BEGIN Excerpted records

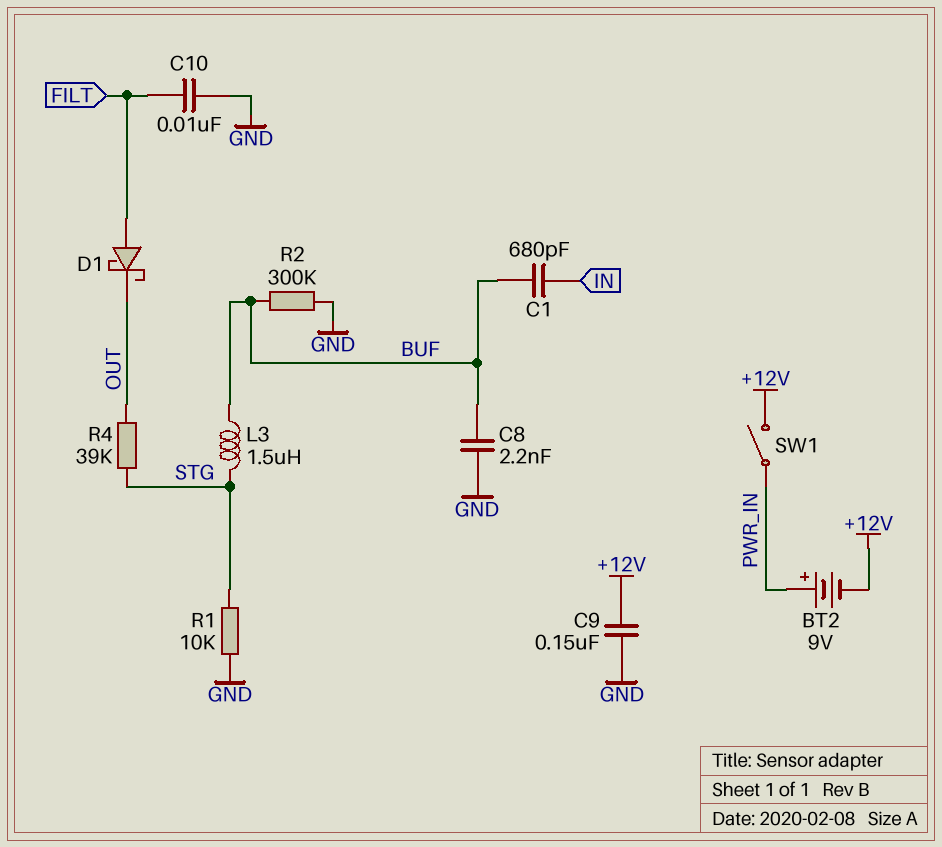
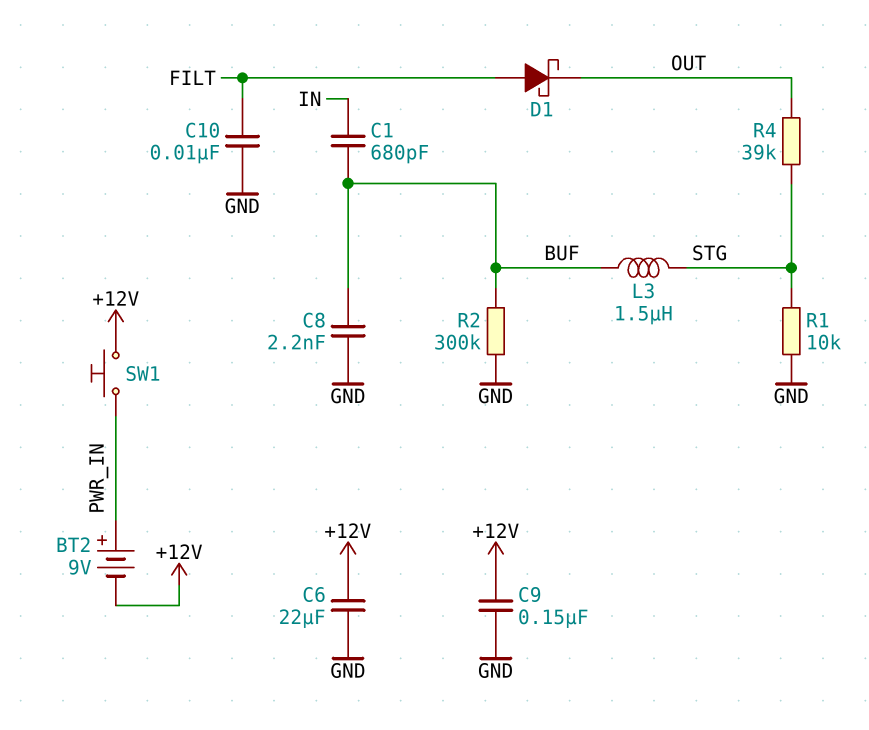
C6: none -> 22uF (+12V, GND)
SW1: switch (+12V, PWR_IN) -> button (+12V, PWR_IN)

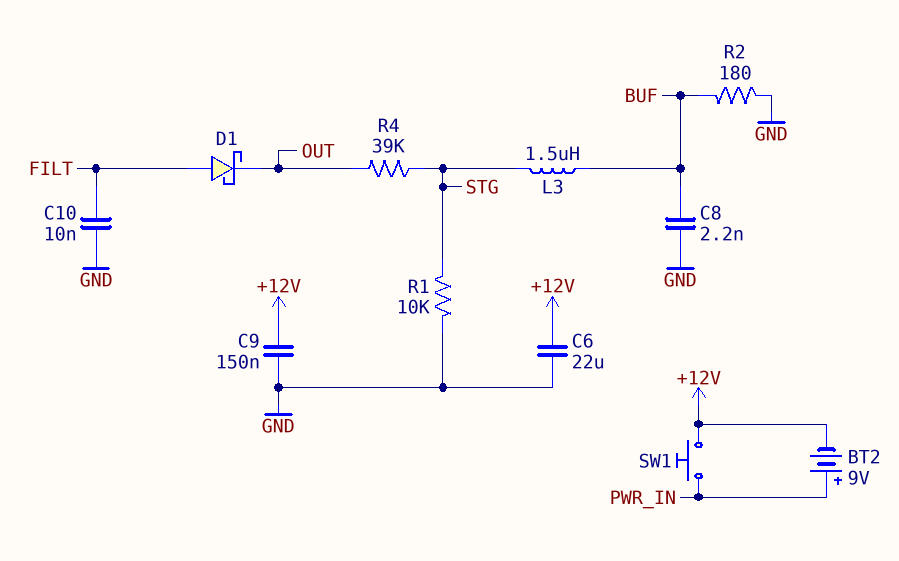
C1: 680pF (BUF, IN) -> none
R2: 300k (BUF, GND) -> 180 (BUF, GND)

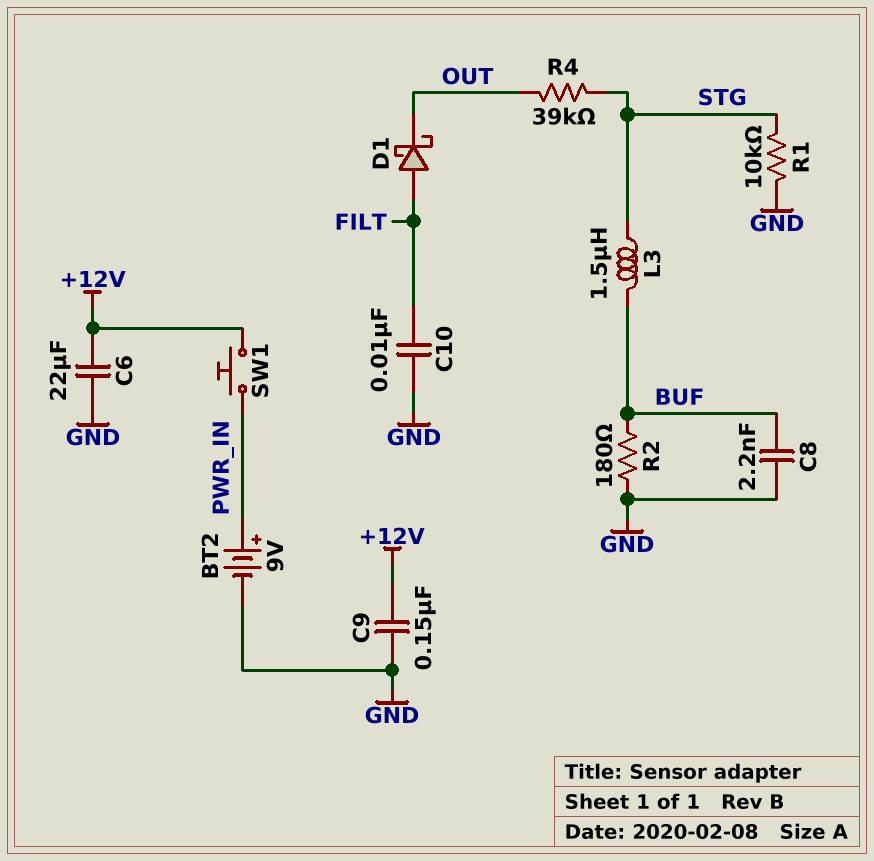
BT2: 9V (plus PWR_IN, minus +12V) -> 9V (plus PWR_IN, minus GND)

END Excerpted records

_Exercise requirements_:
All of the lines above should be printed exactly, minus the pictures.

_Task result_:
C6: none -> 22uF (+12V, GND)
SW1: switch (+12V, PWR_IN) -> button (+12V, PWR_IN)

C1: 680pF (BUF, IN) -> none
R2: 300k (BUF, GND) -> 180 (BUF, GND)

BT2: 9V (plus PWR_IN, minus +12V) -> 9V (plus PWR_IN, minus GND)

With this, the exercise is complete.